Spatial reasoning data:
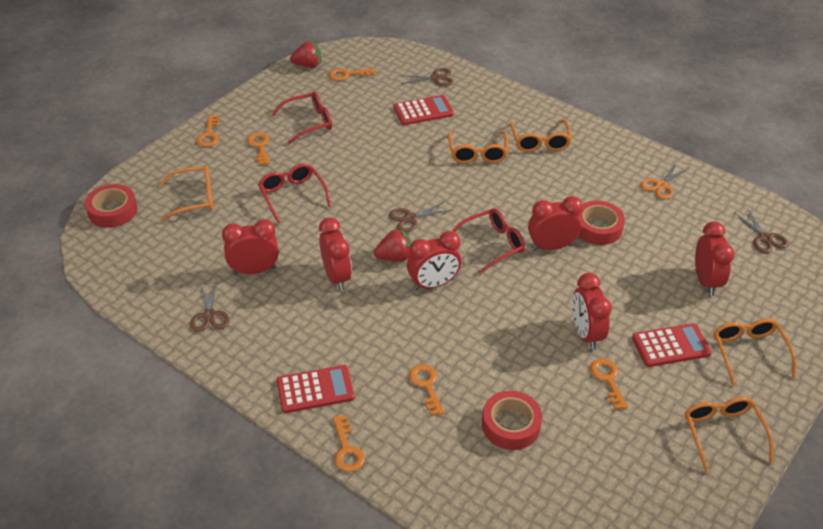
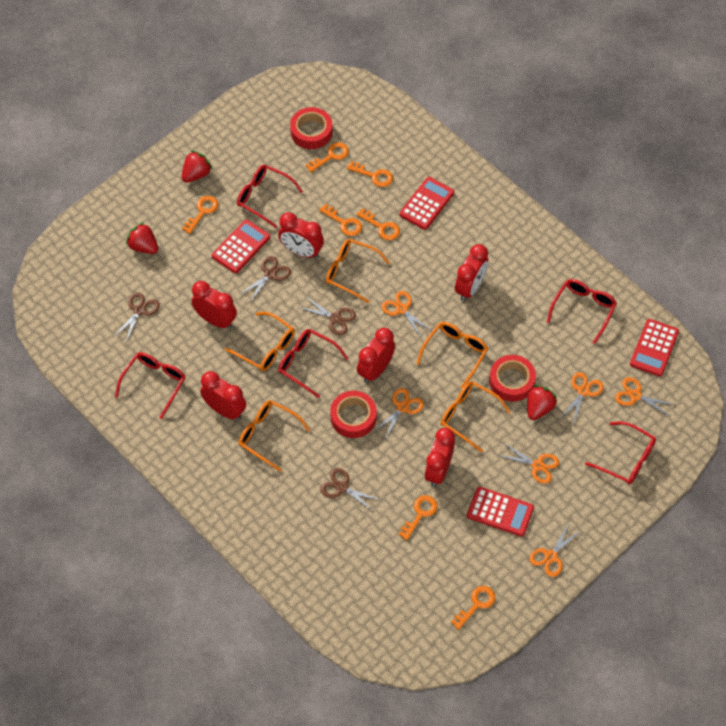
orange key: 6 -> 7
orange scissors: 1 -> 6
red calculator: 3 -> 4
red glasses: 3 -> 5
red strawberry: 2 -> 3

INSTRUCTIONS FOR THE TASK:
Verbatim copy without images: write the records above out in full.

SOLUTION TO THIS EXERCISE:
orange key: 6 -> 7
orange scissors: 1 -> 6
red calculator: 3 -> 4
red glasses: 3 -> 5
red strawberry: 2 -> 3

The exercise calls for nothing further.